A word-for-word copy of the lines below, starting at the line with "(771, 171) = (793, 133): grey" and ending at the last one, is what you should give. Omit every picture.

- **Records for the exercise**:
● ● ● ●
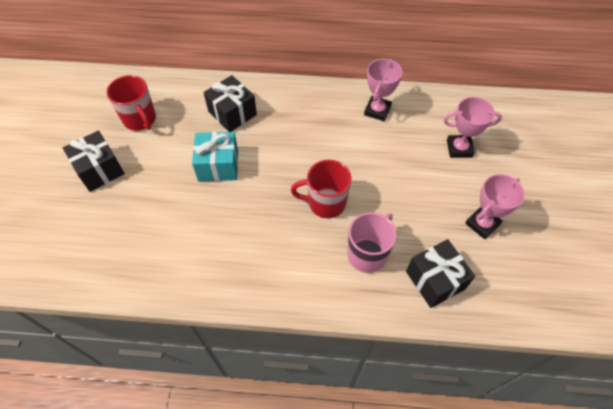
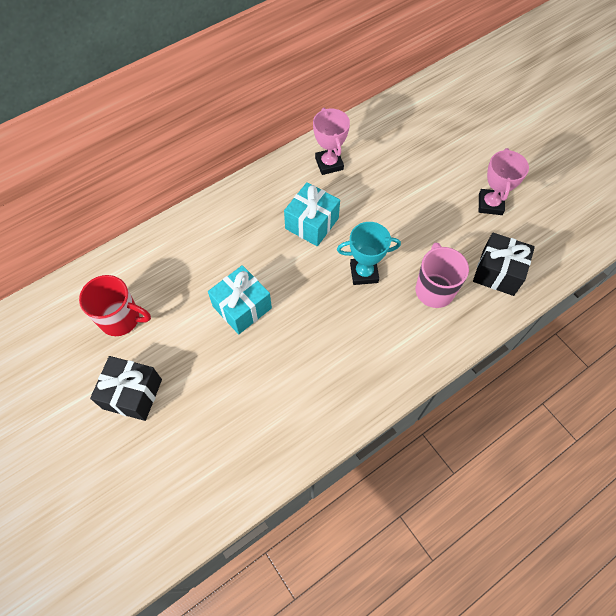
camera: 40 degrees left, 5 degrees up
(232, 113) = (205, 251): black gift -> none
(322, 143) = (312, 223): none -> turquoise gift
(325, 203) = (364, 273): red mug -> turquoise trophy
(459, 148) = (421, 154): pink trophy -> none

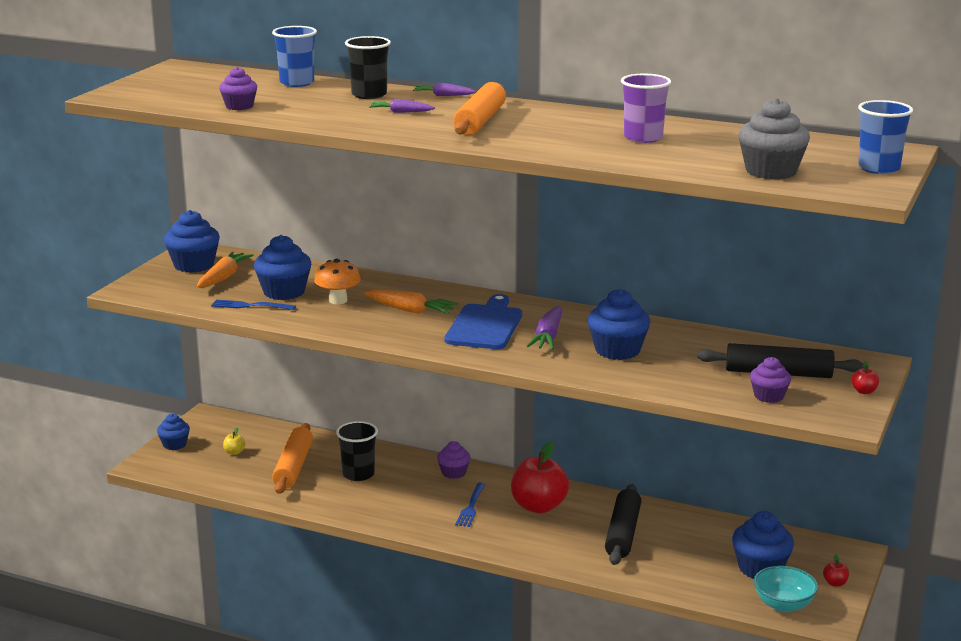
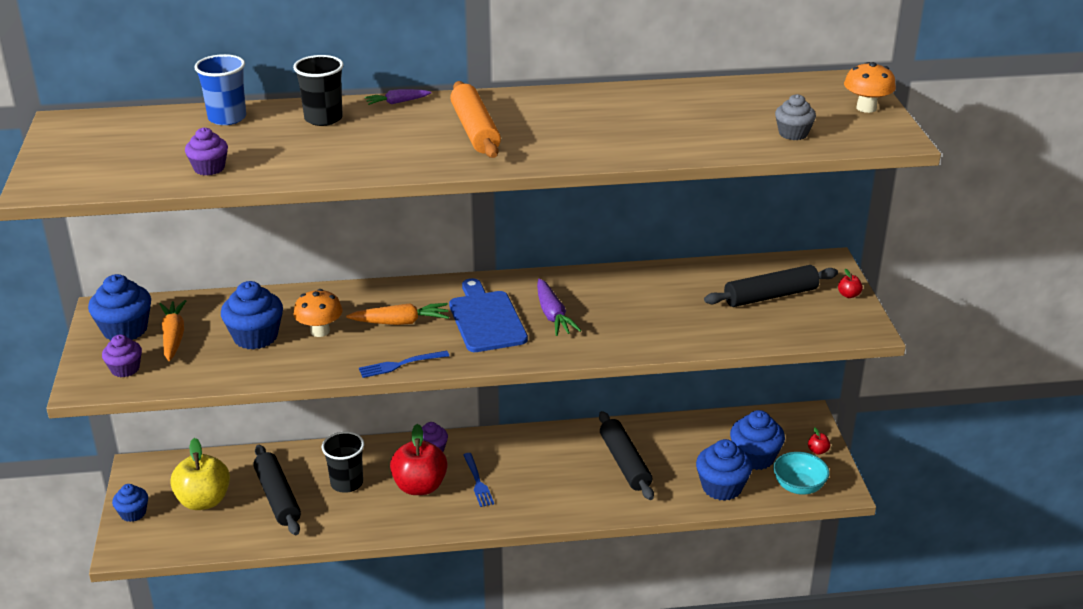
camera: 30 degrees left, 10 degrees up
(234, 452) = (204, 501): yellow apple -> yellow apple, size x2.48
(250, 306) = (238, 365): blue fork -> blue fork (400, 364)
(293, 467) = (278, 497): orange rolling pin -> black rolling pin
(401, 112) = (385, 136): purple carrot -> none
(538, 506) = (534, 460): red apple -> red apple (420, 486)
(617, 350) = (624, 312): blue cupcake -> blue cupcake (721, 487)
(643, 138) = (643, 117): purple cup -> none
(768, 396) = (787, 324): purple cupcake -> purple cupcake (125, 369)
(771, 171) = (793, 133): grey cupcake -> grey cupcake, size x0.61
(879, 168) = (866, 108): blue cup -> orange mushroom

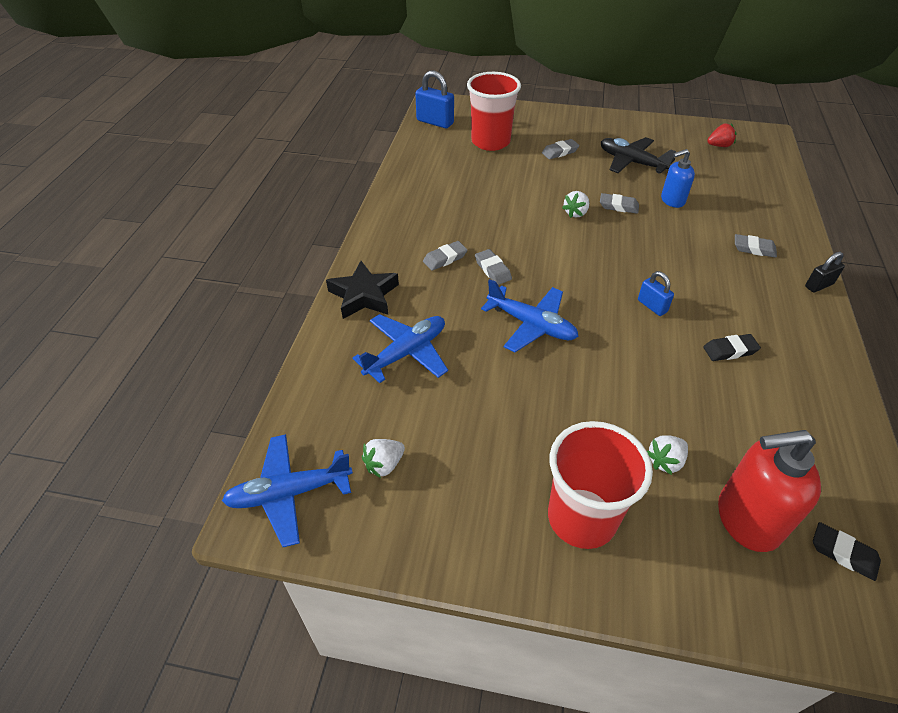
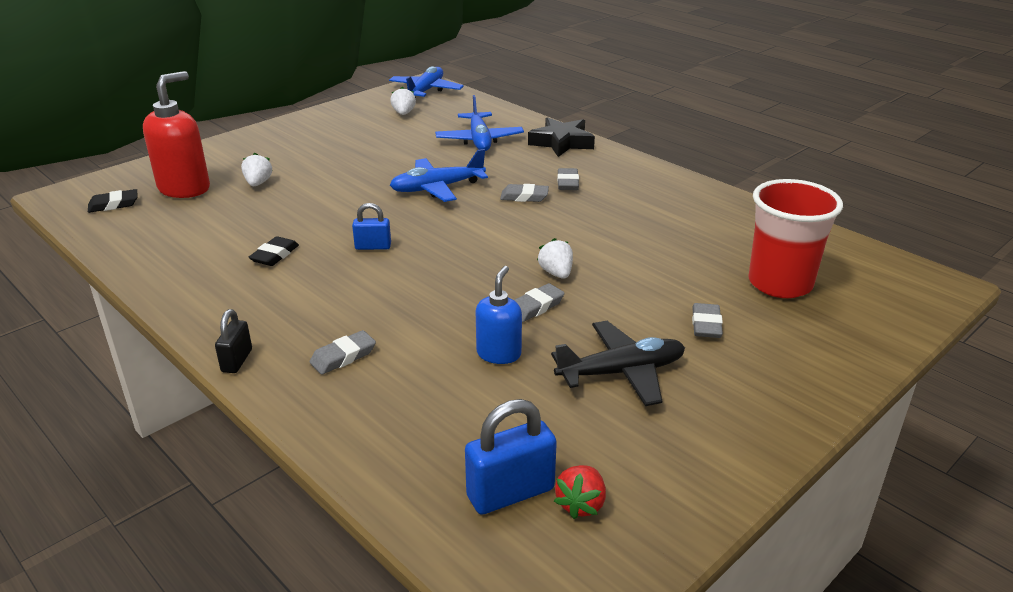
camera: 125 degrees right, 15 degrees down
(435, 122) = (871, 264): blue padlock -> blue padlock (510, 493)
(581, 518) = (279, 147): red cup -> none

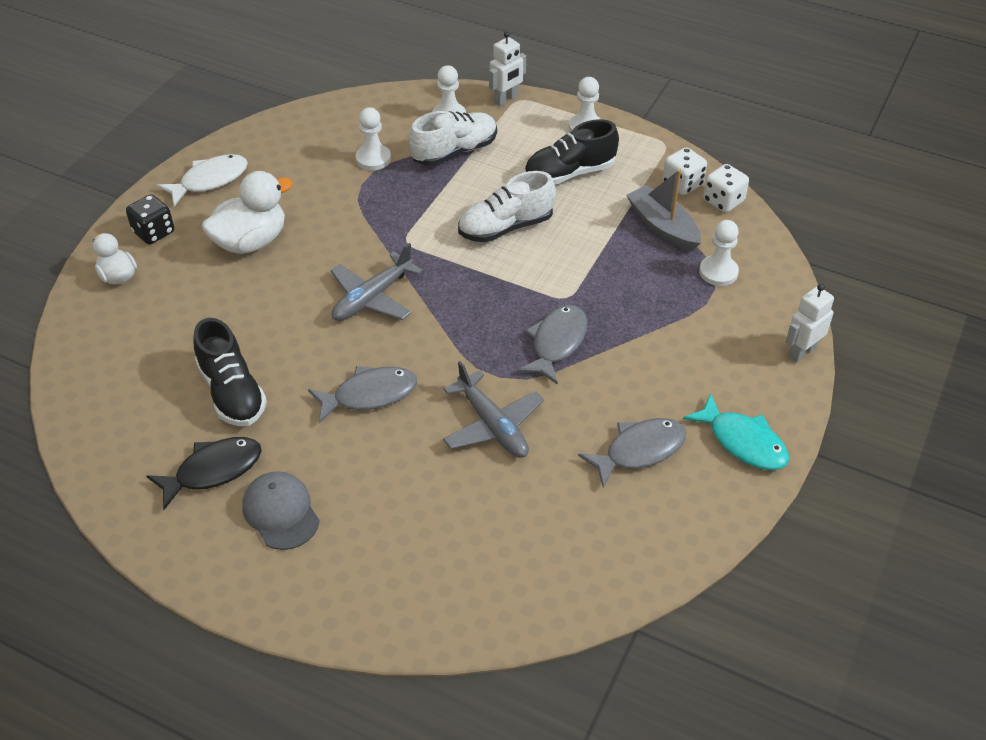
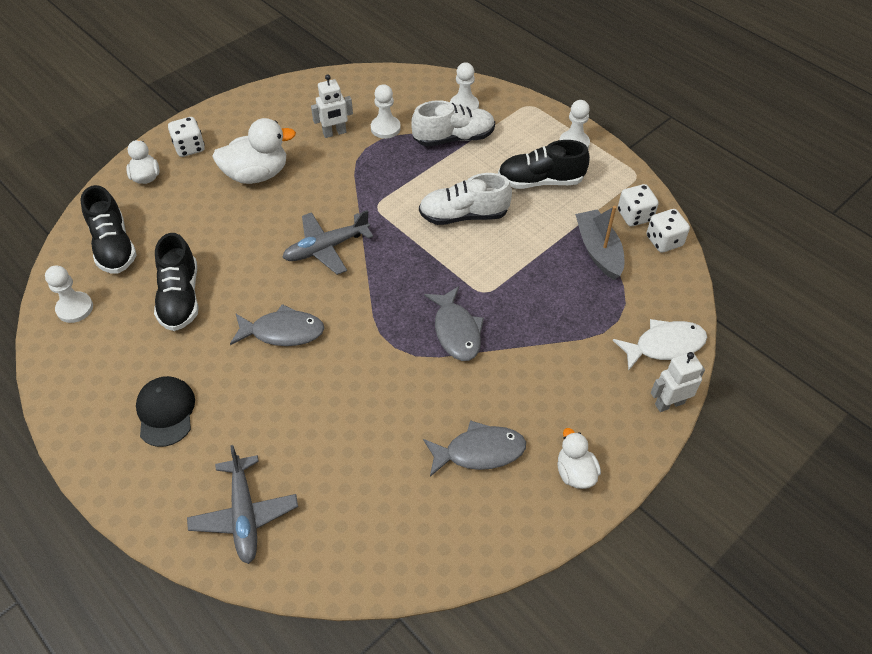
camera: 20 degrees right, 5 degrees up
(120, 360) = (113, 246): none -> black shoe
(154, 232) = (189, 148): black dice -> white dice
(209, 180) = (251, 115): white fish -> white fish (664, 345)
(213, 471) = (134, 360): black fish -> none
(281, 512) = (166, 412): grey cap -> black cap
(493, 425) = (367, 389): grey plane -> grey plane (244, 515)
(506, 99) = (518, 102): white robot -> white robot (334, 133)
(557, 343) = (456, 331): grey fish -> grey fish turned 120 degrees clockwise
(718, 272) = (628, 306): white pawn -> white pawn (75, 308)
(743, 441) = (575, 472): turquoise fish -> white duck

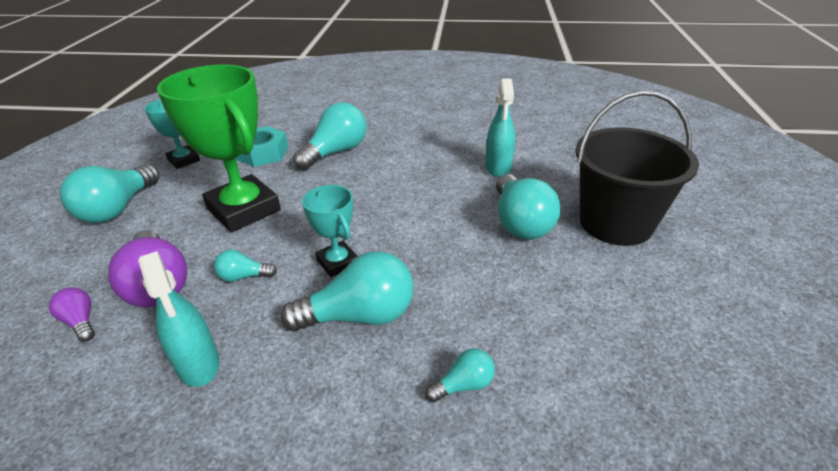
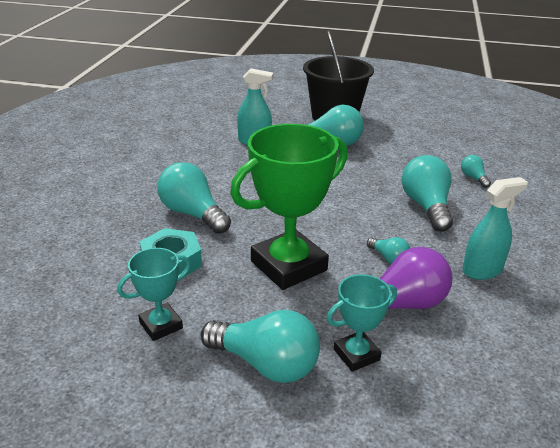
camera: 85 degrees left, 5 degrees down
(80, 321) = (452, 344): purple light bulb -> none
(243, 276) = (388, 258): turquoise light bulb -> turquoise light bulb turned 45 degrees counterclockwise
(337, 262) = (371, 214): turquoise trophy -> turquoise trophy (356, 355)

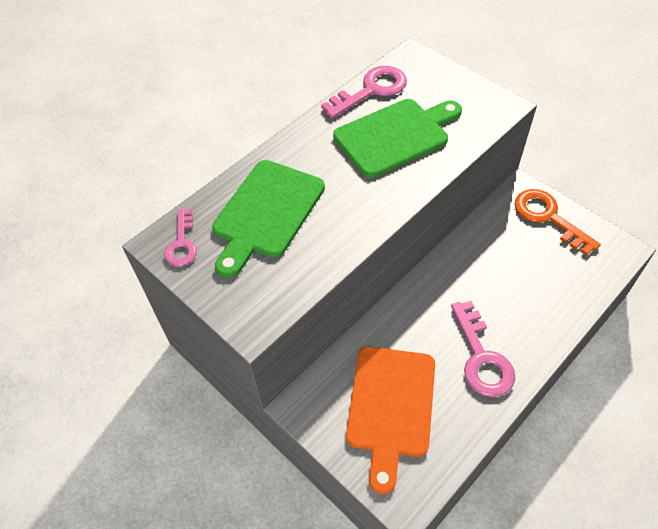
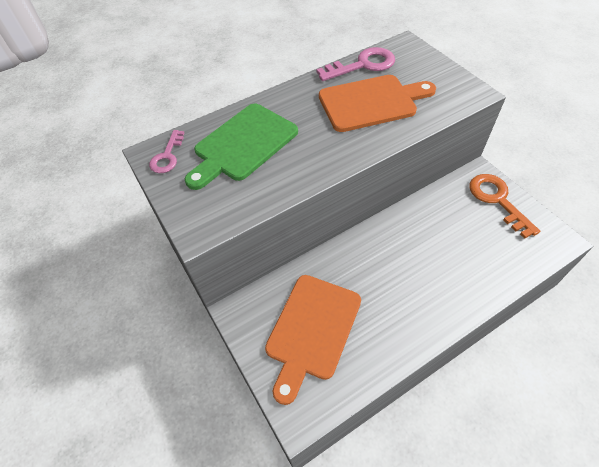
camera: 15 degrees right, 0 degrees up
(395, 136) = (371, 102): green cutting board -> orange cutting board
(481, 357) = (404, 306): pink key -> none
● ● ● ●
- **Reply**:
(771, 171) = (793, 133): grey cupcake -> grey cupcake, size x0.61
(879, 168) = (866, 108): blue cup -> orange mushroom

camera: 125 degrees right, 15 degrees down
(435, 122) = (871, 264): blue padlock -> blue padlock (510, 493)
(581, 518) = (279, 147): red cup -> none

camera: 20 degrees right, 5 degrees up
(120, 360) = (113, 246): none -> black shoe
(154, 232) = (189, 148): black dice -> white dice
(209, 180) = (251, 115): white fish -> white fish (664, 345)
(213, 471) = (134, 360): black fish -> none
(281, 512) = (166, 412): grey cap -> black cap
(493, 425) = (367, 389): grey plane -> grey plane (244, 515)
(506, 99) = (518, 102): white robot -> white robot (334, 133)
(557, 343) = (456, 331): grey fish -> grey fish turned 120 degrees clockwise
(718, 272) = (628, 306): white pawn -> white pawn (75, 308)
(743, 441) = (575, 472): turquoise fish -> white duck

camera: 85 degrees left, 5 degrees down
(80, 321) = (452, 344): purple light bulb -> none
(243, 276) = (388, 258): turquoise light bulb -> turquoise light bulb turned 45 degrees counterclockwise
(337, 262) = (371, 214): turquoise trophy -> turquoise trophy (356, 355)

camera: 15 degrees right, 0 degrees up
(395, 136) = (371, 102): green cutting board -> orange cutting board
(481, 357) = (404, 306): pink key -> none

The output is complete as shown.